START Records for the exercise
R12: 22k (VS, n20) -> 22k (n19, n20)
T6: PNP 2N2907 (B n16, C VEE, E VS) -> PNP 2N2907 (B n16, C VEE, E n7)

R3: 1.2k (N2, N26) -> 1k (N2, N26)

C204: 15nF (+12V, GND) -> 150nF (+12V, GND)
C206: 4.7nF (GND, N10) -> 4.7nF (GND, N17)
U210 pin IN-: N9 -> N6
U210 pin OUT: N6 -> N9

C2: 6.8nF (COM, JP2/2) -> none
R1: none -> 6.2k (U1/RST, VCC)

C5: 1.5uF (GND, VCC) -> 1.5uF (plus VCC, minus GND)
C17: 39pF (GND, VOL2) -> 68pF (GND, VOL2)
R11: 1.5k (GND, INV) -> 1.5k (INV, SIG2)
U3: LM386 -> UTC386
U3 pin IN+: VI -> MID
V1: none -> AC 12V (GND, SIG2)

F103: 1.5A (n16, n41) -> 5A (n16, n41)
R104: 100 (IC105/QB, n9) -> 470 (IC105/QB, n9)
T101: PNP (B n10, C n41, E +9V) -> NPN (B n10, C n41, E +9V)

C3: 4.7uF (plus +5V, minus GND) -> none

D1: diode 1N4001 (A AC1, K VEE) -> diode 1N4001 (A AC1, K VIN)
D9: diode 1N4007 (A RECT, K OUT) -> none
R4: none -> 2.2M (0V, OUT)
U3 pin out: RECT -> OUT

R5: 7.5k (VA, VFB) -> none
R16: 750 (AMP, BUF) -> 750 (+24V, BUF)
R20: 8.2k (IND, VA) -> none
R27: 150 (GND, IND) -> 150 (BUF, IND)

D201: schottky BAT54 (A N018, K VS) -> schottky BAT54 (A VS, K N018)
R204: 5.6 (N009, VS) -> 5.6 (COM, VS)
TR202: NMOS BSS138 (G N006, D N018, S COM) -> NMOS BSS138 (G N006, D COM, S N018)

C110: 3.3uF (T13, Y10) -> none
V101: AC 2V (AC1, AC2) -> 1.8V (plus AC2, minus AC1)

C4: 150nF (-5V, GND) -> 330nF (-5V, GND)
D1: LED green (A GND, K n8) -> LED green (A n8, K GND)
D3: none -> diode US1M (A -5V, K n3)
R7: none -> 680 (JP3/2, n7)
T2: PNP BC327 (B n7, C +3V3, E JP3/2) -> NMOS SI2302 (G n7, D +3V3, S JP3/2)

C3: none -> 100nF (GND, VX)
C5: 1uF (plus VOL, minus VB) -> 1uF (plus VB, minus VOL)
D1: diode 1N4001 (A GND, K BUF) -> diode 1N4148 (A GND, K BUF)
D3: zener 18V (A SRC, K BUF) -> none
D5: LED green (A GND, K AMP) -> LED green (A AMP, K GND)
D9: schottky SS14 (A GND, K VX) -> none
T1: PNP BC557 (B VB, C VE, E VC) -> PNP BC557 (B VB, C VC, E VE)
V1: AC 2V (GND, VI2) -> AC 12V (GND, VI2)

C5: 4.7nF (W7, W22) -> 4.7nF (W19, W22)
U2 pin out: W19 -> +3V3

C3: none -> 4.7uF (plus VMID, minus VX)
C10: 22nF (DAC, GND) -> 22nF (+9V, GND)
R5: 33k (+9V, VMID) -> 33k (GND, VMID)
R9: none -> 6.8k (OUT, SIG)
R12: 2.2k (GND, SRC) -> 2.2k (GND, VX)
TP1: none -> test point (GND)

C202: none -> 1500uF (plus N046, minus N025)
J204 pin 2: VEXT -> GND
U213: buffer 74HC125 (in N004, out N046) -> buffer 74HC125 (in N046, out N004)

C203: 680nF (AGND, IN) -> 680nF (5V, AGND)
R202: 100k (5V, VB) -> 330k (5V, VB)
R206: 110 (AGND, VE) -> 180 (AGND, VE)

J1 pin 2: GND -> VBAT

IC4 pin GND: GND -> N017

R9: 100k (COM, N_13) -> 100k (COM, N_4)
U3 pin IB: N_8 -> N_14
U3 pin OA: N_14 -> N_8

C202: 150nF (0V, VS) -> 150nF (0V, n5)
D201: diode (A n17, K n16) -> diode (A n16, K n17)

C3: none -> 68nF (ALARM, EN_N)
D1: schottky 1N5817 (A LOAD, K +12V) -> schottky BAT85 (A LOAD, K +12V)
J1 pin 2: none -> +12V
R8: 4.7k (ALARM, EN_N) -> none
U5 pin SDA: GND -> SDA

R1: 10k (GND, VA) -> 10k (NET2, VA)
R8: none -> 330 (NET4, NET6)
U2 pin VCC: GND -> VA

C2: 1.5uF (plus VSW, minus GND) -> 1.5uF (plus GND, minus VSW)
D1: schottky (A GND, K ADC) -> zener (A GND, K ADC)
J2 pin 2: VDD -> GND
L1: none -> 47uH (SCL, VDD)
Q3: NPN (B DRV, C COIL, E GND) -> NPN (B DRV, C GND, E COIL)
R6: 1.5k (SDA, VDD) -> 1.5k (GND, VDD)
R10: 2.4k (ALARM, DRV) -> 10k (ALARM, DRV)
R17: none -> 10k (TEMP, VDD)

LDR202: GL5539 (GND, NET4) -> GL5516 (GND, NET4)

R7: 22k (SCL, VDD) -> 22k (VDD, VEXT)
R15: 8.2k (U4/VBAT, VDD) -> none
END Records for the exercise
*Work order*
Using the records, find the number of lines in which the string "RECT" occurs. Reply with that number alone.

*Written solution*
2